◆ **YOUR INSTRUCTIONS**: Below are some records; output exactly the lines from the line with "LUX3: TSL2561 -> VEML7700" to the line with "AUDIO1 pin VCC: VIN -> none", both ends kept, and nothing more.

◆ **RECORDED DATA**:
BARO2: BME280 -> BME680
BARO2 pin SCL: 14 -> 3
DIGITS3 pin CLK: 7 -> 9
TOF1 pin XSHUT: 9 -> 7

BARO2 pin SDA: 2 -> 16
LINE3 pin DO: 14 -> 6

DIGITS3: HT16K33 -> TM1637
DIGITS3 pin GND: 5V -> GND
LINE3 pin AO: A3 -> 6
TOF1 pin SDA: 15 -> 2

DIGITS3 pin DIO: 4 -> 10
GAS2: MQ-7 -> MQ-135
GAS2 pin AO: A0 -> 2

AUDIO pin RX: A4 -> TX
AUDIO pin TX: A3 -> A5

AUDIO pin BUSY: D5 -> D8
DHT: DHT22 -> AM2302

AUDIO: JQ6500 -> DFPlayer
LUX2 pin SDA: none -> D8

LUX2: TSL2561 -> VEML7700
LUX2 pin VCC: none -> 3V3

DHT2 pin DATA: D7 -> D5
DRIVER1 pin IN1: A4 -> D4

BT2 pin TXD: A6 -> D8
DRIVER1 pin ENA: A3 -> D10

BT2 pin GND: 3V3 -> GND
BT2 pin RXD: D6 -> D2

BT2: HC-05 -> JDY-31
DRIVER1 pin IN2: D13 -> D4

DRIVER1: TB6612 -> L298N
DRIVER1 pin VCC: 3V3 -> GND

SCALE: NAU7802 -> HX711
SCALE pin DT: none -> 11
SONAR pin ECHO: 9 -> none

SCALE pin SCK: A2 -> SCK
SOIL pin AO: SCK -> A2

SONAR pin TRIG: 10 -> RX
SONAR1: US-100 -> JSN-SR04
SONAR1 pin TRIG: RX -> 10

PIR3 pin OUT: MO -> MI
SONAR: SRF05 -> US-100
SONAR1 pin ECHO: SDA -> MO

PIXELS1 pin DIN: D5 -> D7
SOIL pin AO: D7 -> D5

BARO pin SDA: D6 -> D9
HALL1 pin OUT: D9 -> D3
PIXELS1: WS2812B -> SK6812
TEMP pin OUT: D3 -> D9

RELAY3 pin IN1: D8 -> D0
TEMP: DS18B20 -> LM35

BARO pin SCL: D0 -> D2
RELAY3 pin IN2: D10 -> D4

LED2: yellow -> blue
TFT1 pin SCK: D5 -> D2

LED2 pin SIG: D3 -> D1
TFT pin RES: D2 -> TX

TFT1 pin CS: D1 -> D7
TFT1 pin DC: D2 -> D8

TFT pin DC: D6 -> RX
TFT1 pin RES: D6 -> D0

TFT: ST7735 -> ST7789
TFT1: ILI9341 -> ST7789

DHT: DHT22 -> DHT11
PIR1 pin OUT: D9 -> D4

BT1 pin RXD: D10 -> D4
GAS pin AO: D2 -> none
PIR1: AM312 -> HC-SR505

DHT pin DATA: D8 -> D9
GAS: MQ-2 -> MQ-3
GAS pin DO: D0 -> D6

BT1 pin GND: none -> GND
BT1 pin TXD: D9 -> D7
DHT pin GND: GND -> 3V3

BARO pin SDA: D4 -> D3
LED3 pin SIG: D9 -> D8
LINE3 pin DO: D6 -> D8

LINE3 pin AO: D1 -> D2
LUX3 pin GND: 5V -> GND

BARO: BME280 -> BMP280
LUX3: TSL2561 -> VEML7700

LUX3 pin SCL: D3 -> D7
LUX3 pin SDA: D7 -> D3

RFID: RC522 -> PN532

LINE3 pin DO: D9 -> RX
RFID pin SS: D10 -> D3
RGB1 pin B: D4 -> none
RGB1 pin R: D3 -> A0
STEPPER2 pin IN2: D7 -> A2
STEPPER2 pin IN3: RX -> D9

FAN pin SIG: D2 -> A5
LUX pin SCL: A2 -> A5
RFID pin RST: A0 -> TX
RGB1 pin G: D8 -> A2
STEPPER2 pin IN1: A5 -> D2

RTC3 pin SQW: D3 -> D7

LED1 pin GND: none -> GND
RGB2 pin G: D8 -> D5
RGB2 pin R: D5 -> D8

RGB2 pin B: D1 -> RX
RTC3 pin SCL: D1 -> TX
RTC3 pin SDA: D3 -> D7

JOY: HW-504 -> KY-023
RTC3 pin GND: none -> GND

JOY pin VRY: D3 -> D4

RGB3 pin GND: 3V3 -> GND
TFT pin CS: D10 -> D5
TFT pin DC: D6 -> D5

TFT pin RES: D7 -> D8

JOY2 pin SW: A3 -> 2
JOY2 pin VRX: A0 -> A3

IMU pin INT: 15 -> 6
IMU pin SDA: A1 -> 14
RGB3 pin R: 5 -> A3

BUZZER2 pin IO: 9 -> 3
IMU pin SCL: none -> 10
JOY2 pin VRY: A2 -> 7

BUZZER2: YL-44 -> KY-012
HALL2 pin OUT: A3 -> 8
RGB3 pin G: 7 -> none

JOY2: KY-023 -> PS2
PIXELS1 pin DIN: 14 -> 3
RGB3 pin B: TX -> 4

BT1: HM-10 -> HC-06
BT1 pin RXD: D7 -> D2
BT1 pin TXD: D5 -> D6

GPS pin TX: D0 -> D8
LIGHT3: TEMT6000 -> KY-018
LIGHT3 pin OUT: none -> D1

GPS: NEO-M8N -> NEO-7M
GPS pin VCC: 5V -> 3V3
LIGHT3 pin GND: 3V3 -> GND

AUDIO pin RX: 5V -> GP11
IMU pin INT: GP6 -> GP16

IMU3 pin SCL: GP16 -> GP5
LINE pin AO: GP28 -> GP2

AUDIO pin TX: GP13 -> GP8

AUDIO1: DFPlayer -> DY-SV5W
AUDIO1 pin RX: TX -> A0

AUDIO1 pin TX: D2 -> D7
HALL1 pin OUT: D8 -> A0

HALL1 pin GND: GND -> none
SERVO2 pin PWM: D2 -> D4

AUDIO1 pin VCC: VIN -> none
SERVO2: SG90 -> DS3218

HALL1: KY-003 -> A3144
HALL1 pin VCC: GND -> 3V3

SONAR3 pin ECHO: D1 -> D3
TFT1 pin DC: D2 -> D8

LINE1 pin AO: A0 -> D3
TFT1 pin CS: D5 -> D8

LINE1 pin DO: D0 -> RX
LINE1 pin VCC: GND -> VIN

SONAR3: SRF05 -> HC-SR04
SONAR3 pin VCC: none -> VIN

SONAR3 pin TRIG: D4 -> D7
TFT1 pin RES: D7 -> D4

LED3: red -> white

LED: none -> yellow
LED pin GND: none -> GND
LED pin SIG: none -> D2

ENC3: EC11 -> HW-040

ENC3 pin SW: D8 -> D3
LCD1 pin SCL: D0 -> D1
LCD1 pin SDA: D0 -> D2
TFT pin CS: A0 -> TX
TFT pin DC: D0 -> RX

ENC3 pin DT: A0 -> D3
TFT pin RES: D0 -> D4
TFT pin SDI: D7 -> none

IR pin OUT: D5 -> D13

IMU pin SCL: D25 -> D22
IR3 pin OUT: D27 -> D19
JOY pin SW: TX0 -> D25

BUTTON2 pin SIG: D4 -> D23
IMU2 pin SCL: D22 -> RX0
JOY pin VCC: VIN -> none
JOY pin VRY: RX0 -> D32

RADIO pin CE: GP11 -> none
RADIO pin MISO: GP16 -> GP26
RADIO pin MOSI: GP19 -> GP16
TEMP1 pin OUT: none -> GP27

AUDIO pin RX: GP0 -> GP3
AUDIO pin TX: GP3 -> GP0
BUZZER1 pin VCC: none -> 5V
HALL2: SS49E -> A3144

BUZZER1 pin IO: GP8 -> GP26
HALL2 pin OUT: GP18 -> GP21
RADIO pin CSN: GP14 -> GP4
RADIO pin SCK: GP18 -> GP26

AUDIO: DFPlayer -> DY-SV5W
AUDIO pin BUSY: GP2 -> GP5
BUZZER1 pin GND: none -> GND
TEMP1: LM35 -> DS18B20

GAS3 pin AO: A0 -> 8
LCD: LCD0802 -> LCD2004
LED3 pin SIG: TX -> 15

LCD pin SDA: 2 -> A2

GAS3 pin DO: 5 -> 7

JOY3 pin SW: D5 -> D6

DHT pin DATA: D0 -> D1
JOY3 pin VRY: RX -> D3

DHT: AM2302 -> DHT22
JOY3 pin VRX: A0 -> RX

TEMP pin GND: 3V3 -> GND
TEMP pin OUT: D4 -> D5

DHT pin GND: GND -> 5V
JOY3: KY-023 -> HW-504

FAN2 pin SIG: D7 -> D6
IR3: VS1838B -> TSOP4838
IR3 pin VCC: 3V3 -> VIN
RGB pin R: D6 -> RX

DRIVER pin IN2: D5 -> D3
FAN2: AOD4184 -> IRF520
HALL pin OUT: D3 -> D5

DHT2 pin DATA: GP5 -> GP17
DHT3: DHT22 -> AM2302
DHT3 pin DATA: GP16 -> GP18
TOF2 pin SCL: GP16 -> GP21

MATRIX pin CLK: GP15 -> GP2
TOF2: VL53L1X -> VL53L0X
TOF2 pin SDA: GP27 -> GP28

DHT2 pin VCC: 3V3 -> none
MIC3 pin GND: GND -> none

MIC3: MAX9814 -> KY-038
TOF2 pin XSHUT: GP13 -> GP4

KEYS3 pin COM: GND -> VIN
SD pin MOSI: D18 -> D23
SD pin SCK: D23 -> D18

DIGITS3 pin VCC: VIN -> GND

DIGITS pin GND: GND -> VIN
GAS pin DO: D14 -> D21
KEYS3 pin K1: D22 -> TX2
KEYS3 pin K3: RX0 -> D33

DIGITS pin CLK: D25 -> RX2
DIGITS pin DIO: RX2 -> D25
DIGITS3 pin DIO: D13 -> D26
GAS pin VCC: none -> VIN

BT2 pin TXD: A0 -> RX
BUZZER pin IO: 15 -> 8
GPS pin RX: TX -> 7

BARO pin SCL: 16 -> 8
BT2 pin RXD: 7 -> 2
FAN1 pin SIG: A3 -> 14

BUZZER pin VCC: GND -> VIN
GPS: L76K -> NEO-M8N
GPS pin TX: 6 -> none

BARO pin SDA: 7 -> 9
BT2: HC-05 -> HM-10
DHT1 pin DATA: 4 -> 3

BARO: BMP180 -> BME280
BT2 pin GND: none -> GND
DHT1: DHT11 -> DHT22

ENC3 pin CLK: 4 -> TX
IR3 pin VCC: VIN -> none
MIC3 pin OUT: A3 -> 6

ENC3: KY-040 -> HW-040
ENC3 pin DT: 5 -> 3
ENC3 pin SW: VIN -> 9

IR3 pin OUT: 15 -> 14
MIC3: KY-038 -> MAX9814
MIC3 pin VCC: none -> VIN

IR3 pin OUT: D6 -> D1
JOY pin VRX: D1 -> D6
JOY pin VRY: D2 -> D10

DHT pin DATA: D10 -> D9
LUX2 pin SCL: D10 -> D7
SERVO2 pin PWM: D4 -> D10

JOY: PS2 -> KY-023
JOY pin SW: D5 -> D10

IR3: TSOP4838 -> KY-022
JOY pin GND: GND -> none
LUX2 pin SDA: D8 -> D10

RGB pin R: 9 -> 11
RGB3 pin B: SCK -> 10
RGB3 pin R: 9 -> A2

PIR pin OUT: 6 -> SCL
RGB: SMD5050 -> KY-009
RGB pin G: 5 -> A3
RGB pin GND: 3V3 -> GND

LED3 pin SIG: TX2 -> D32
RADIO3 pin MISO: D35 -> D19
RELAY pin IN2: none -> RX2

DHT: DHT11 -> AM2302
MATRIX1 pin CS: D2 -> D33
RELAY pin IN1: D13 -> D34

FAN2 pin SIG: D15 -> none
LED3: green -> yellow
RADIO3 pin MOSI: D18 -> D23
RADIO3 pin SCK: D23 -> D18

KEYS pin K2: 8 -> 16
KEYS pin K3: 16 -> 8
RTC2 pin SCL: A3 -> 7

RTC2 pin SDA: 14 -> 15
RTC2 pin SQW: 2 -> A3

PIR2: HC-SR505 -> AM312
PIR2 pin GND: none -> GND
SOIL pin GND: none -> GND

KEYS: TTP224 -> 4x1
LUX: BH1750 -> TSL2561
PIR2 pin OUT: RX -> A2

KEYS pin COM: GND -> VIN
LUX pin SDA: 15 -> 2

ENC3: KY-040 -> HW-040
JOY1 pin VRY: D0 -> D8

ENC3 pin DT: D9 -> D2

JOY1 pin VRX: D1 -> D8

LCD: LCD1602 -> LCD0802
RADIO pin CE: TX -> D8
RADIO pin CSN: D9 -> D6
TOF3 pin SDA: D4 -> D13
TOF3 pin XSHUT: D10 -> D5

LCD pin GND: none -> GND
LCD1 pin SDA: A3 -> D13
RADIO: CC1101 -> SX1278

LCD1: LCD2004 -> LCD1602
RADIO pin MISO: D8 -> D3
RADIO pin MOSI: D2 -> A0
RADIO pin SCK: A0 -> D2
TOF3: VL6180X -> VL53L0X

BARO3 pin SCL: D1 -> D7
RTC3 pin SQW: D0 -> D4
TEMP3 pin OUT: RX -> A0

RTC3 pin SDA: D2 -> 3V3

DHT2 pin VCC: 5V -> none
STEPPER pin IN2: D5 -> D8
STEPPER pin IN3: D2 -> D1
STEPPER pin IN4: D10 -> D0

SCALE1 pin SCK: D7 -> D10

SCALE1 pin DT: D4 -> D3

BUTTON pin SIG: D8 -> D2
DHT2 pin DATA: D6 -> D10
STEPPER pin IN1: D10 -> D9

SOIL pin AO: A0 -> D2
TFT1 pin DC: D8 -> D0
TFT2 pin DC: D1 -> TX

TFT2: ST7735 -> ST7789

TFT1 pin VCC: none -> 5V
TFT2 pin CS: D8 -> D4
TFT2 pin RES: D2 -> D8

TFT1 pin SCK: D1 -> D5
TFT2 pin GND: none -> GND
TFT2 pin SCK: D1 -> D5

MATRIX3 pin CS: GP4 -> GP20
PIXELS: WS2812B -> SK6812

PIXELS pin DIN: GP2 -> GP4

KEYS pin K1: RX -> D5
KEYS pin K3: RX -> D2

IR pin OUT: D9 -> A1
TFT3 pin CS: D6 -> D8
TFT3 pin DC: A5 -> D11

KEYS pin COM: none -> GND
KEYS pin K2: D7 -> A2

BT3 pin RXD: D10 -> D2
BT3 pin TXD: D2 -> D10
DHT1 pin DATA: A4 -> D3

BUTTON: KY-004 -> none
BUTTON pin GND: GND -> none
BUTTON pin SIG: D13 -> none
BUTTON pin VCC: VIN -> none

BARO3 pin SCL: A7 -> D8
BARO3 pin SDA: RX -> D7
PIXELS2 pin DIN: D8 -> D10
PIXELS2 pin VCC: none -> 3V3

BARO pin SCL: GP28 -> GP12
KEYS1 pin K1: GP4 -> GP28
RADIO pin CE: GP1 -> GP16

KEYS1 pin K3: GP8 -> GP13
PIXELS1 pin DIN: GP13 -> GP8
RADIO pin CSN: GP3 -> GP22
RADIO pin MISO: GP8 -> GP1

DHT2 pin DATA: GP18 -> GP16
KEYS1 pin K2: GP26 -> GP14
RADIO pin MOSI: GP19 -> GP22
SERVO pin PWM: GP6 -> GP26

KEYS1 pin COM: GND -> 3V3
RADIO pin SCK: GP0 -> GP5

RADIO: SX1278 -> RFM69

◆ **EXERCISE RESPONSE**:
LUX3: TSL2561 -> VEML7700

LUX3 pin SCL: D3 -> D7
LUX3 pin SDA: D7 -> D3

RFID: RC522 -> PN532

LINE3 pin DO: D9 -> RX
RFID pin SS: D10 -> D3
RGB1 pin B: D4 -> none
RGB1 pin R: D3 -> A0
STEPPER2 pin IN2: D7 -> A2
STEPPER2 pin IN3: RX -> D9

FAN pin SIG: D2 -> A5
LUX pin SCL: A2 -> A5
RFID pin RST: A0 -> TX
RGB1 pin G: D8 -> A2
STEPPER2 pin IN1: A5 -> D2

RTC3 pin SQW: D3 -> D7

LED1 pin GND: none -> GND
RGB2 pin G: D8 -> D5
RGB2 pin R: D5 -> D8

RGB2 pin B: D1 -> RX
RTC3 pin SCL: D1 -> TX
RTC3 pin SDA: D3 -> D7

JOY: HW-504 -> KY-023
RTC3 pin GND: none -> GND

JOY pin VRY: D3 -> D4

RGB3 pin GND: 3V3 -> GND
TFT pin CS: D10 -> D5
TFT pin DC: D6 -> D5

TFT pin RES: D7 -> D8

JOY2 pin SW: A3 -> 2
JOY2 pin VRX: A0 -> A3

IMU pin INT: 15 -> 6
IMU pin SDA: A1 -> 14
RGB3 pin R: 5 -> A3

BUZZER2 pin IO: 9 -> 3
IMU pin SCL: none -> 10
JOY2 pin VRY: A2 -> 7

BUZZER2: YL-44 -> KY-012
HALL2 pin OUT: A3 -> 8
RGB3 pin G: 7 -> none

JOY2: KY-023 -> PS2
PIXELS1 pin DIN: 14 -> 3
RGB3 pin B: TX -> 4

BT1: HM-10 -> HC-06
BT1 pin RXD: D7 -> D2
BT1 pin TXD: D5 -> D6

GPS pin TX: D0 -> D8
LIGHT3: TEMT6000 -> KY-018
LIGHT3 pin OUT: none -> D1

GPS: NEO-M8N -> NEO-7M
GPS pin VCC: 5V -> 3V3
LIGHT3 pin GND: 3V3 -> GND

AUDIO pin RX: 5V -> GP11
IMU pin INT: GP6 -> GP16

IMU3 pin SCL: GP16 -> GP5
LINE pin AO: GP28 -> GP2

AUDIO pin TX: GP13 -> GP8

AUDIO1: DFPlayer -> DY-SV5W
AUDIO1 pin RX: TX -> A0

AUDIO1 pin TX: D2 -> D7
HALL1 pin OUT: D8 -> A0

HALL1 pin GND: GND -> none
SERVO2 pin PWM: D2 -> D4

AUDIO1 pin VCC: VIN -> none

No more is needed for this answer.